• [Data supplied]:
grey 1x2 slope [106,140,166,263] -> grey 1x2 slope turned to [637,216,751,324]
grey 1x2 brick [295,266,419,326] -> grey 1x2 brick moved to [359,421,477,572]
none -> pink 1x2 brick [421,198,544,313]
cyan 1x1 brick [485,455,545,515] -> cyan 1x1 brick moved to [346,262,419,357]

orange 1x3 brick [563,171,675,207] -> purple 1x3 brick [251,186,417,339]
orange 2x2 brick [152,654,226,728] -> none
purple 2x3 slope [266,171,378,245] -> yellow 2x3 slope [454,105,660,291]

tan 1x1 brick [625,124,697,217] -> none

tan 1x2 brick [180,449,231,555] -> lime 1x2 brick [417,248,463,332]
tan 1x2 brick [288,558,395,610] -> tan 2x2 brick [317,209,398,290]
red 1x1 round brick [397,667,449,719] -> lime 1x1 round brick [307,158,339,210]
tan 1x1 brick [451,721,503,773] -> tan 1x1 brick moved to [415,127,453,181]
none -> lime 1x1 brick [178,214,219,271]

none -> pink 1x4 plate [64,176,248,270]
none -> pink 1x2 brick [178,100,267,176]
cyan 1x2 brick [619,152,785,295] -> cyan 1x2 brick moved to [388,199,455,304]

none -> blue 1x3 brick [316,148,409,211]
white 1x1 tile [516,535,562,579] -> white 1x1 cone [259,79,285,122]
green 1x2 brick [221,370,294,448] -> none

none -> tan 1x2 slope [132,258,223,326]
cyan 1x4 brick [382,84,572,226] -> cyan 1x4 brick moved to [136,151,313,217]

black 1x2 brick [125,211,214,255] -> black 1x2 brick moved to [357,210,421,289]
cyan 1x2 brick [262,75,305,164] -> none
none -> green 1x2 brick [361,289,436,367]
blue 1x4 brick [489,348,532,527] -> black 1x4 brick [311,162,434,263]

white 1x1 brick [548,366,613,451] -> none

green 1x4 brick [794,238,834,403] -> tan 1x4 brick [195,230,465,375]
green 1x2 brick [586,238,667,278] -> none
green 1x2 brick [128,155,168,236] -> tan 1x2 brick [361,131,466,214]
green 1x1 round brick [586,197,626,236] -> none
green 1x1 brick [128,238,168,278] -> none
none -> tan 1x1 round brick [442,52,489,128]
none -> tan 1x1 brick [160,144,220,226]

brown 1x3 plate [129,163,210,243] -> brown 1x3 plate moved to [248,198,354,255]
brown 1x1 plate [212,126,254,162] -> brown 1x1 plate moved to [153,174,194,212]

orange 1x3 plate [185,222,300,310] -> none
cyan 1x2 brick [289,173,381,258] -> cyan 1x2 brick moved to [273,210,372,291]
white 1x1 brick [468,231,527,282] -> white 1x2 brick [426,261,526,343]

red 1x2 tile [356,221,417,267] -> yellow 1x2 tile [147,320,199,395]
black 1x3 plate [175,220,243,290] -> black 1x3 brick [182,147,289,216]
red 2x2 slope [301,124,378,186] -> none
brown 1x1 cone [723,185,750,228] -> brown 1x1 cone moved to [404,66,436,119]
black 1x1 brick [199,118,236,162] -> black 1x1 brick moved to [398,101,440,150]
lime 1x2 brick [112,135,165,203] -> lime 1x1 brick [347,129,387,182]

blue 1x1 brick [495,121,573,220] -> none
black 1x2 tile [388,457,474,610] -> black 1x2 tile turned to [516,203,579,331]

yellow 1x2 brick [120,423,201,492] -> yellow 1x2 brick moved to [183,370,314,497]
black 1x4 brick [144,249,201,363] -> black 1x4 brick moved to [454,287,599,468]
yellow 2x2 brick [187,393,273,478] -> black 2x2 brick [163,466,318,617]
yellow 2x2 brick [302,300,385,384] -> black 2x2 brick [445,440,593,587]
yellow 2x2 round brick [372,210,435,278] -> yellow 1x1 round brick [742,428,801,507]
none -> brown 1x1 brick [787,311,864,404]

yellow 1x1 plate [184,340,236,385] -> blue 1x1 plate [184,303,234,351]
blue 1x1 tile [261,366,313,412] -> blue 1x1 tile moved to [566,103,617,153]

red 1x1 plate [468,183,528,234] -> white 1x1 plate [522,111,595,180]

• [What the exercise asks]: Check each line above for the string "grey" and copy the ones that have it.

• [Your response]:
grey 1x2 slope [106,140,166,263] -> grey 1x2 slope turned to [637,216,751,324]
grey 1x2 brick [295,266,419,326] -> grey 1x2 brick moved to [359,421,477,572]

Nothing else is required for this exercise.